> THE TASK
Start at the top line and retype the data exactly through to the end.

═══ INPUT DATA

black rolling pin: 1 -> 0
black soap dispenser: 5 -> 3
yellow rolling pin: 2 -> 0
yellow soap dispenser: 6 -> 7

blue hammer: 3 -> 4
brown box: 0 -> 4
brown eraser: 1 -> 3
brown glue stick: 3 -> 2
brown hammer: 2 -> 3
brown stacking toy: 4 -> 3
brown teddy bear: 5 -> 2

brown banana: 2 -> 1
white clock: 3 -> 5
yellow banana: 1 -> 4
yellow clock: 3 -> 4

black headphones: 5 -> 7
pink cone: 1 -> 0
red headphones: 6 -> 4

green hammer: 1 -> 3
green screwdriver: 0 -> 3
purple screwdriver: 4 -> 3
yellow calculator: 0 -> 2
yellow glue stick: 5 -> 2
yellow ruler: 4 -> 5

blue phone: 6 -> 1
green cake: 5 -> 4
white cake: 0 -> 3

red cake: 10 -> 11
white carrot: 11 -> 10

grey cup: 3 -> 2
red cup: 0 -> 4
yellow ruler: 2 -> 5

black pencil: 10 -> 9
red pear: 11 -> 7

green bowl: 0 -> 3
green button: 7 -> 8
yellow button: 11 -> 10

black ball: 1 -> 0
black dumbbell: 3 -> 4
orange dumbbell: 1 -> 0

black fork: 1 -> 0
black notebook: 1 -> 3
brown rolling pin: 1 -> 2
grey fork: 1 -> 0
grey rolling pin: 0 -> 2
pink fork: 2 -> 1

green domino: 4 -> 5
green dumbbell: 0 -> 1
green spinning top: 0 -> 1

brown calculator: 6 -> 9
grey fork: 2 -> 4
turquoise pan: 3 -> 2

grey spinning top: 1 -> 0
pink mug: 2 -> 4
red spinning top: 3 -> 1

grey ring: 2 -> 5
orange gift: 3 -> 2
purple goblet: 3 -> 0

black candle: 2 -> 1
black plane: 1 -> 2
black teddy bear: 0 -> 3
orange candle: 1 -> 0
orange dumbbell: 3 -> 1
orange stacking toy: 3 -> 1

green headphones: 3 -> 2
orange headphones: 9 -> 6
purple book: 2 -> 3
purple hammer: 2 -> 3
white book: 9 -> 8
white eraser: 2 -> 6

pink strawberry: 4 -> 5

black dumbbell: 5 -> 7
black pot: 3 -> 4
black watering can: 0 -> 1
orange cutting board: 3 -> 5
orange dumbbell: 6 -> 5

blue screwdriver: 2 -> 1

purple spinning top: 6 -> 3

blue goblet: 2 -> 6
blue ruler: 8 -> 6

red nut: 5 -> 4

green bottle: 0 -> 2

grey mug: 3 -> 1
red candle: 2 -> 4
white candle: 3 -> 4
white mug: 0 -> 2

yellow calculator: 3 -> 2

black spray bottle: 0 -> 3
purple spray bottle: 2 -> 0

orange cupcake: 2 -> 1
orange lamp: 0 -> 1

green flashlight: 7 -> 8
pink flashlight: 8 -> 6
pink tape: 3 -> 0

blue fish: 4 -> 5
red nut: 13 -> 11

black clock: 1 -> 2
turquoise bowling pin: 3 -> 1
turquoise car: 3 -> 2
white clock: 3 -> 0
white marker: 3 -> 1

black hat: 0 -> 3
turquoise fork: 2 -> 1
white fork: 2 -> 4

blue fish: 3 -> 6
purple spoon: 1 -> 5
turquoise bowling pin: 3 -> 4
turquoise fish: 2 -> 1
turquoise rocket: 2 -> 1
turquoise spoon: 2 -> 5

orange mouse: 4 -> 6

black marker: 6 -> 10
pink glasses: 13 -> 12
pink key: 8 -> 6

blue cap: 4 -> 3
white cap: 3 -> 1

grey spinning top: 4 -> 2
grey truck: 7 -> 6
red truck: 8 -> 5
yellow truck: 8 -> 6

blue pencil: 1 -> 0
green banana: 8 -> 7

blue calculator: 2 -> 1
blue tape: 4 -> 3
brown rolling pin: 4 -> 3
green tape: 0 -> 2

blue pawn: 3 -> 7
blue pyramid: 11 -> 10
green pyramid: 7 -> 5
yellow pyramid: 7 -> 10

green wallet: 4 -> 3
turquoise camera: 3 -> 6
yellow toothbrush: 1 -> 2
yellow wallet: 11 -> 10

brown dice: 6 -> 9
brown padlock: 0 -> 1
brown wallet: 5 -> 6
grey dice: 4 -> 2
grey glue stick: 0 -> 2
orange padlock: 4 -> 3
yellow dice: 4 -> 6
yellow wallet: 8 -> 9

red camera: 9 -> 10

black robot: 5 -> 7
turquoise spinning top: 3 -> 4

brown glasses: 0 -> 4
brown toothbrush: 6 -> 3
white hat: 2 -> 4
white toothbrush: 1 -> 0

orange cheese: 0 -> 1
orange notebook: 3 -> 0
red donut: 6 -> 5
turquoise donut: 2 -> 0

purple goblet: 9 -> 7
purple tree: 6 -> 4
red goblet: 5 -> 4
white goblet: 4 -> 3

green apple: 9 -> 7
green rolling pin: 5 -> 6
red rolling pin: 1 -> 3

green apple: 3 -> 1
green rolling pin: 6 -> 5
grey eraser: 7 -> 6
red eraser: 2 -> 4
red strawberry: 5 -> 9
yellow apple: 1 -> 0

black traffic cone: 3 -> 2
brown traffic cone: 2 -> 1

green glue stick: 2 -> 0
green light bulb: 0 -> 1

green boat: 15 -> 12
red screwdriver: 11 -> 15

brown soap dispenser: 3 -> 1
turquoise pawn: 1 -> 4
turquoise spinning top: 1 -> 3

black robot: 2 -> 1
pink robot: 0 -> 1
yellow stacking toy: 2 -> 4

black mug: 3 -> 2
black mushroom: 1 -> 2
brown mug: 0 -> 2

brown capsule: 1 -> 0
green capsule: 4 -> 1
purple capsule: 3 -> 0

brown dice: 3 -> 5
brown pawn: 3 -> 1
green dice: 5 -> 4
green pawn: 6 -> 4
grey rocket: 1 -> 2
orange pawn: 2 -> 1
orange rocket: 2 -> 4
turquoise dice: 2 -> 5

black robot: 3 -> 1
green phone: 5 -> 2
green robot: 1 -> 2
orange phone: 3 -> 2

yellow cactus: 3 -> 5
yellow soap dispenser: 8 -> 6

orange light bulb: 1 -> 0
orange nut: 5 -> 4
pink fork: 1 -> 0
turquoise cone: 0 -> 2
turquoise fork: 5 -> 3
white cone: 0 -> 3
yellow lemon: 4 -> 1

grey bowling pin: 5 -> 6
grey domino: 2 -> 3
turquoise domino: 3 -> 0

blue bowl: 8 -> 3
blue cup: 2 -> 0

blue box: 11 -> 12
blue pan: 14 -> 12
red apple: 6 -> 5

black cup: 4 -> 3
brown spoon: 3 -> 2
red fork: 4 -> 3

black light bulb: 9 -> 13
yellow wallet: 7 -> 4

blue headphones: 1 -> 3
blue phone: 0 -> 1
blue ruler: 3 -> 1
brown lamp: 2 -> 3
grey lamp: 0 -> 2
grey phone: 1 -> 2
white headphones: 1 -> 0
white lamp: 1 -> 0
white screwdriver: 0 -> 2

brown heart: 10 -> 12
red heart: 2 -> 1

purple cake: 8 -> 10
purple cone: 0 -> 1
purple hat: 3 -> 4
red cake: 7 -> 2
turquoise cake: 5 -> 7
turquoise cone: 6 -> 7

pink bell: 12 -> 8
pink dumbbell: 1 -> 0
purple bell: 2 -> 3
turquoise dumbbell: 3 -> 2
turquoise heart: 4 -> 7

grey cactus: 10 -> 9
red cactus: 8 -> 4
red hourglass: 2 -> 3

══════

> RESPONSE BELOW
black rolling pin: 1 -> 0
black soap dispenser: 5 -> 3
yellow rolling pin: 2 -> 0
yellow soap dispenser: 6 -> 7

blue hammer: 3 -> 4
brown box: 0 -> 4
brown eraser: 1 -> 3
brown glue stick: 3 -> 2
brown hammer: 2 -> 3
brown stacking toy: 4 -> 3
brown teddy bear: 5 -> 2

brown banana: 2 -> 1
white clock: 3 -> 5
yellow banana: 1 -> 4
yellow clock: 3 -> 4

black headphones: 5 -> 7
pink cone: 1 -> 0
red headphones: 6 -> 4

green hammer: 1 -> 3
green screwdriver: 0 -> 3
purple screwdriver: 4 -> 3
yellow calculator: 0 -> 2
yellow glue stick: 5 -> 2
yellow ruler: 4 -> 5

blue phone: 6 -> 1
green cake: 5 -> 4
white cake: 0 -> 3

red cake: 10 -> 11
white carrot: 11 -> 10

grey cup: 3 -> 2
red cup: 0 -> 4
yellow ruler: 2 -> 5

black pencil: 10 -> 9
red pear: 11 -> 7

green bowl: 0 -> 3
green button: 7 -> 8
yellow button: 11 -> 10

black ball: 1 -> 0
black dumbbell: 3 -> 4
orange dumbbell: 1 -> 0

black fork: 1 -> 0
black notebook: 1 -> 3
brown rolling pin: 1 -> 2
grey fork: 1 -> 0
grey rolling pin: 0 -> 2
pink fork: 2 -> 1

green domino: 4 -> 5
green dumbbell: 0 -> 1
green spinning top: 0 -> 1

brown calculator: 6 -> 9
grey fork: 2 -> 4
turquoise pan: 3 -> 2

grey spinning top: 1 -> 0
pink mug: 2 -> 4
red spinning top: 3 -> 1

grey ring: 2 -> 5
orange gift: 3 -> 2
purple goblet: 3 -> 0

black candle: 2 -> 1
black plane: 1 -> 2
black teddy bear: 0 -> 3
orange candle: 1 -> 0
orange dumbbell: 3 -> 1
orange stacking toy: 3 -> 1

green headphones: 3 -> 2
orange headphones: 9 -> 6
purple book: 2 -> 3
purple hammer: 2 -> 3
white book: 9 -> 8
white eraser: 2 -> 6

pink strawberry: 4 -> 5

black dumbbell: 5 -> 7
black pot: 3 -> 4
black watering can: 0 -> 1
orange cutting board: 3 -> 5
orange dumbbell: 6 -> 5

blue screwdriver: 2 -> 1

purple spinning top: 6 -> 3

blue goblet: 2 -> 6
blue ruler: 8 -> 6

red nut: 5 -> 4

green bottle: 0 -> 2

grey mug: 3 -> 1
red candle: 2 -> 4
white candle: 3 -> 4
white mug: 0 -> 2

yellow calculator: 3 -> 2

black spray bottle: 0 -> 3
purple spray bottle: 2 -> 0

orange cupcake: 2 -> 1
orange lamp: 0 -> 1

green flashlight: 7 -> 8
pink flashlight: 8 -> 6
pink tape: 3 -> 0

blue fish: 4 -> 5
red nut: 13 -> 11

black clock: 1 -> 2
turquoise bowling pin: 3 -> 1
turquoise car: 3 -> 2
white clock: 3 -> 0
white marker: 3 -> 1

black hat: 0 -> 3
turquoise fork: 2 -> 1
white fork: 2 -> 4

blue fish: 3 -> 6
purple spoon: 1 -> 5
turquoise bowling pin: 3 -> 4
turquoise fish: 2 -> 1
turquoise rocket: 2 -> 1
turquoise spoon: 2 -> 5

orange mouse: 4 -> 6

black marker: 6 -> 10
pink glasses: 13 -> 12
pink key: 8 -> 6

blue cap: 4 -> 3
white cap: 3 -> 1

grey spinning top: 4 -> 2
grey truck: 7 -> 6
red truck: 8 -> 5
yellow truck: 8 -> 6

blue pencil: 1 -> 0
green banana: 8 -> 7

blue calculator: 2 -> 1
blue tape: 4 -> 3
brown rolling pin: 4 -> 3
green tape: 0 -> 2

blue pawn: 3 -> 7
blue pyramid: 11 -> 10
green pyramid: 7 -> 5
yellow pyramid: 7 -> 10

green wallet: 4 -> 3
turquoise camera: 3 -> 6
yellow toothbrush: 1 -> 2
yellow wallet: 11 -> 10

brown dice: 6 -> 9
brown padlock: 0 -> 1
brown wallet: 5 -> 6
grey dice: 4 -> 2
grey glue stick: 0 -> 2
orange padlock: 4 -> 3
yellow dice: 4 -> 6
yellow wallet: 8 -> 9

red camera: 9 -> 10

black robot: 5 -> 7
turquoise spinning top: 3 -> 4

brown glasses: 0 -> 4
brown toothbrush: 6 -> 3
white hat: 2 -> 4
white toothbrush: 1 -> 0

orange cheese: 0 -> 1
orange notebook: 3 -> 0
red donut: 6 -> 5
turquoise donut: 2 -> 0

purple goblet: 9 -> 7
purple tree: 6 -> 4
red goblet: 5 -> 4
white goblet: 4 -> 3

green apple: 9 -> 7
green rolling pin: 5 -> 6
red rolling pin: 1 -> 3

green apple: 3 -> 1
green rolling pin: 6 -> 5
grey eraser: 7 -> 6
red eraser: 2 -> 4
red strawberry: 5 -> 9
yellow apple: 1 -> 0

black traffic cone: 3 -> 2
brown traffic cone: 2 -> 1

green glue stick: 2 -> 0
green light bulb: 0 -> 1

green boat: 15 -> 12
red screwdriver: 11 -> 15

brown soap dispenser: 3 -> 1
turquoise pawn: 1 -> 4
turquoise spinning top: 1 -> 3

black robot: 2 -> 1
pink robot: 0 -> 1
yellow stacking toy: 2 -> 4

black mug: 3 -> 2
black mushroom: 1 -> 2
brown mug: 0 -> 2

brown capsule: 1 -> 0
green capsule: 4 -> 1
purple capsule: 3 -> 0

brown dice: 3 -> 5
brown pawn: 3 -> 1
green dice: 5 -> 4
green pawn: 6 -> 4
grey rocket: 1 -> 2
orange pawn: 2 -> 1
orange rocket: 2 -> 4
turquoise dice: 2 -> 5

black robot: 3 -> 1
green phone: 5 -> 2
green robot: 1 -> 2
orange phone: 3 -> 2

yellow cactus: 3 -> 5
yellow soap dispenser: 8 -> 6

orange light bulb: 1 -> 0
orange nut: 5 -> 4
pink fork: 1 -> 0
turquoise cone: 0 -> 2
turquoise fork: 5 -> 3
white cone: 0 -> 3
yellow lemon: 4 -> 1

grey bowling pin: 5 -> 6
grey domino: 2 -> 3
turquoise domino: 3 -> 0

blue bowl: 8 -> 3
blue cup: 2 -> 0

blue box: 11 -> 12
blue pan: 14 -> 12
red apple: 6 -> 5

black cup: 4 -> 3
brown spoon: 3 -> 2
red fork: 4 -> 3

black light bulb: 9 -> 13
yellow wallet: 7 -> 4

blue headphones: 1 -> 3
blue phone: 0 -> 1
blue ruler: 3 -> 1
brown lamp: 2 -> 3
grey lamp: 0 -> 2
grey phone: 1 -> 2
white headphones: 1 -> 0
white lamp: 1 -> 0
white screwdriver: 0 -> 2

brown heart: 10 -> 12
red heart: 2 -> 1

purple cake: 8 -> 10
purple cone: 0 -> 1
purple hat: 3 -> 4
red cake: 7 -> 2
turquoise cake: 5 -> 7
turquoise cone: 6 -> 7

pink bell: 12 -> 8
pink dumbbell: 1 -> 0
purple bell: 2 -> 3
turquoise dumbbell: 3 -> 2
turquoise heart: 4 -> 7

grey cactus: 10 -> 9
red cactus: 8 -> 4
red hourglass: 2 -> 3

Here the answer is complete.